* **Task details**:
Return exactly the line that contains "grey rolling pin: 5 -> 2" and all lines beneath it in the entries, through the very last one.

(Before-and-after scene images)
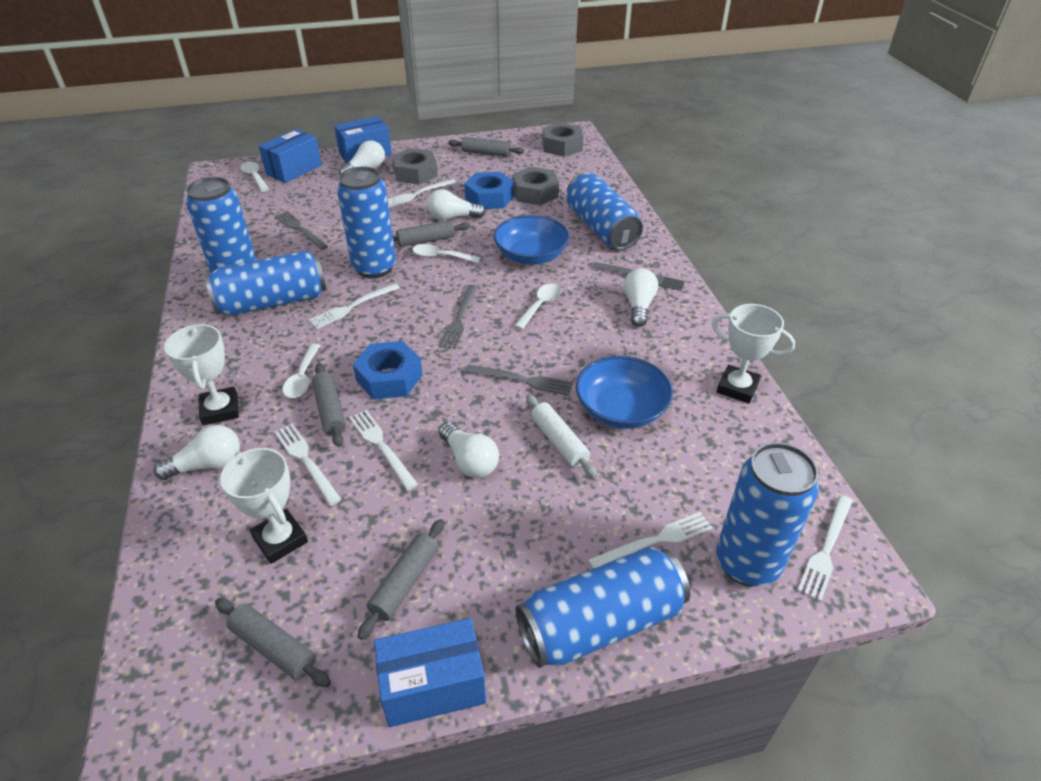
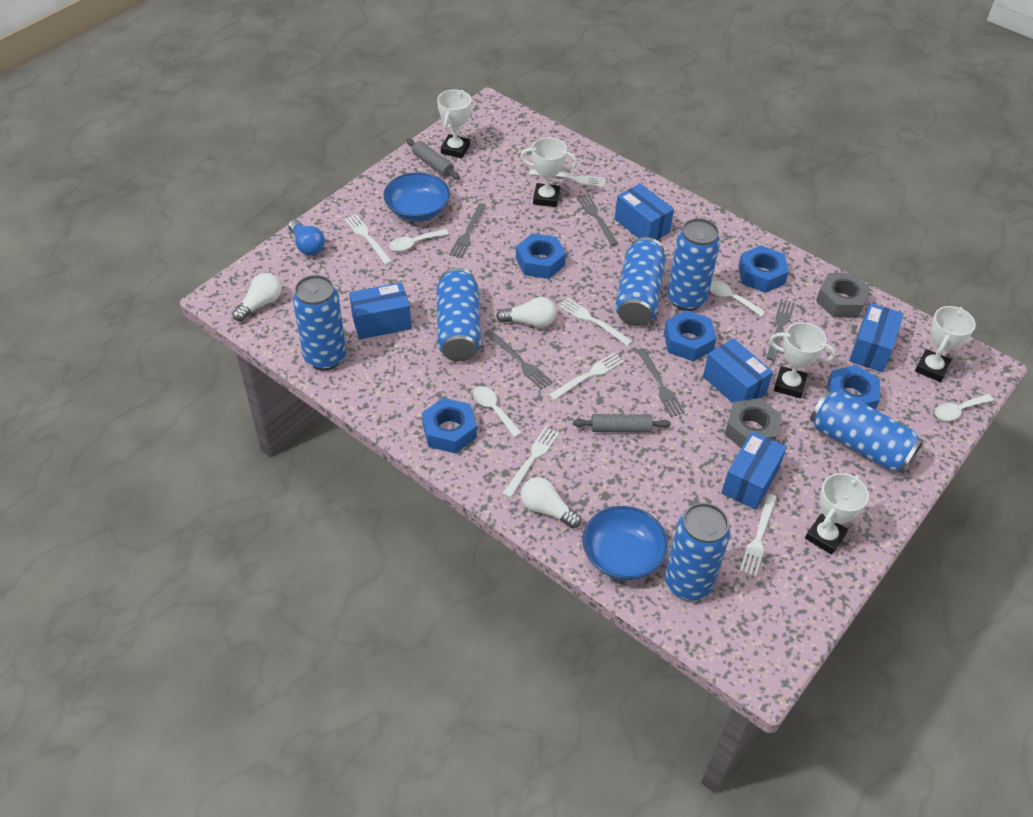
blue box: 3 -> 5
blue light bulb: 0 -> 1
blue nut: 2 -> 5
grey fork: 4 -> 5
grey nut: 3 -> 2
grey rolling pin: 5 -> 2
white light bulb: 5 -> 3
white rolling pin: 1 -> 0
white trophy: 3 -> 5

* **Task result**:
grey rolling pin: 5 -> 2
white light bulb: 5 -> 3
white rolling pin: 1 -> 0
white trophy: 3 -> 5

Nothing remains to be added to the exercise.